▶ **WORK TO COMPLETE**
Transcribe the records that follow exactly. Skip the pictures.

▶ **GIVEN DATA**
= = = = =
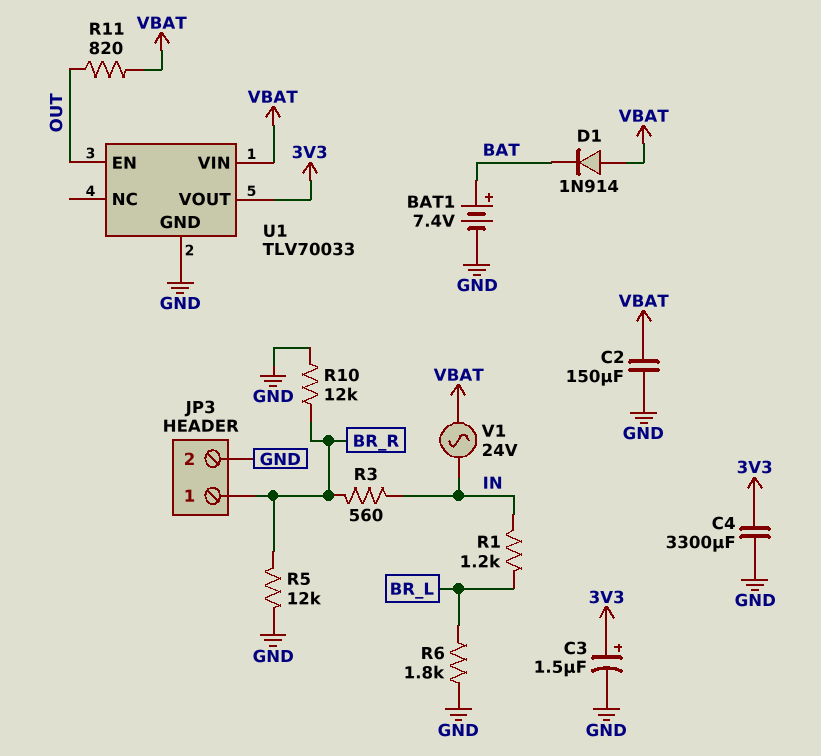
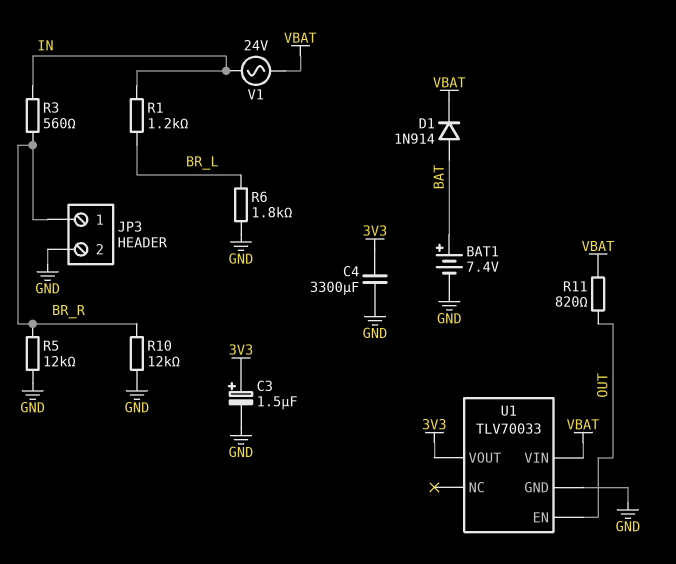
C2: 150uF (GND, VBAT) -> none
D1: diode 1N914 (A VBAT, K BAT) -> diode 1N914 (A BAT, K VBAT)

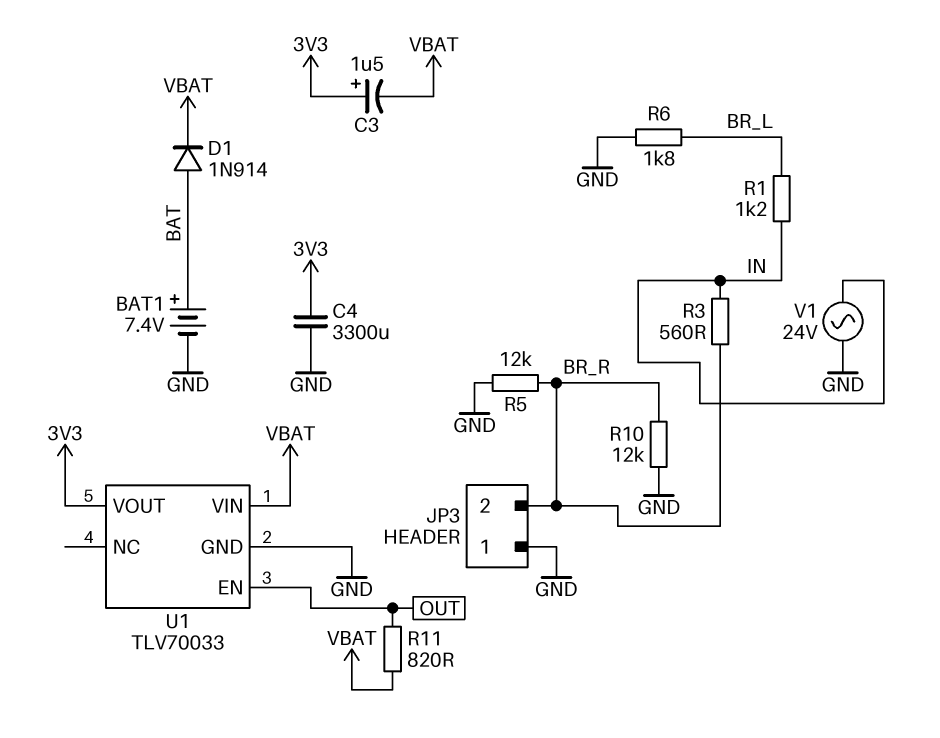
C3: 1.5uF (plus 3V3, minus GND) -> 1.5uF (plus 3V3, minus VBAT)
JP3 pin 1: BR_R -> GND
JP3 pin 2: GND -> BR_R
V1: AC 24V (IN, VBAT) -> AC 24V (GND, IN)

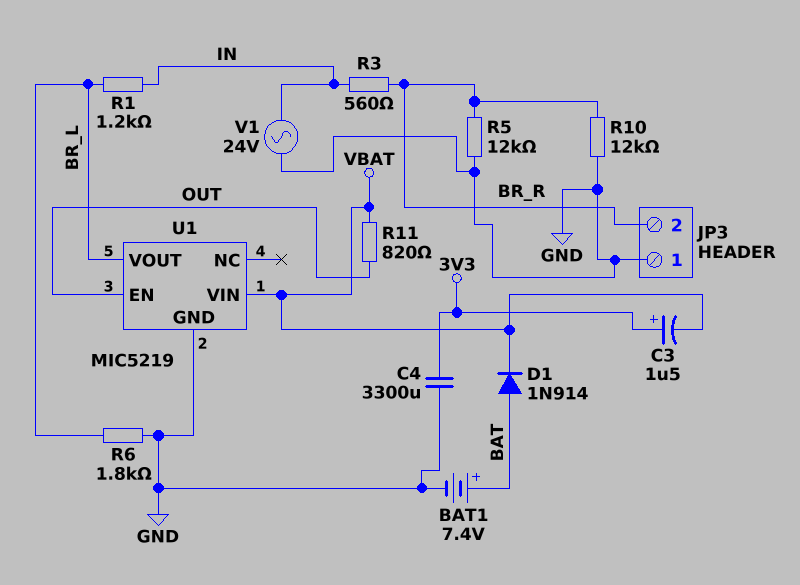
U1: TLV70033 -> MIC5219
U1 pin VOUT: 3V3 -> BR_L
= = = = =
▶ **SOLUTION TO THIS PROBLEM**
C2: 150uF (GND, VBAT) -> none
D1: diode 1N914 (A VBAT, K BAT) -> diode 1N914 (A BAT, K VBAT)

C3: 1.5uF (plus 3V3, minus GND) -> 1.5uF (plus 3V3, minus VBAT)
JP3 pin 1: BR_R -> GND
JP3 pin 2: GND -> BR_R
V1: AC 24V (IN, VBAT) -> AC 24V (GND, IN)

U1: TLV70033 -> MIC5219
U1 pin VOUT: 3V3 -> BR_L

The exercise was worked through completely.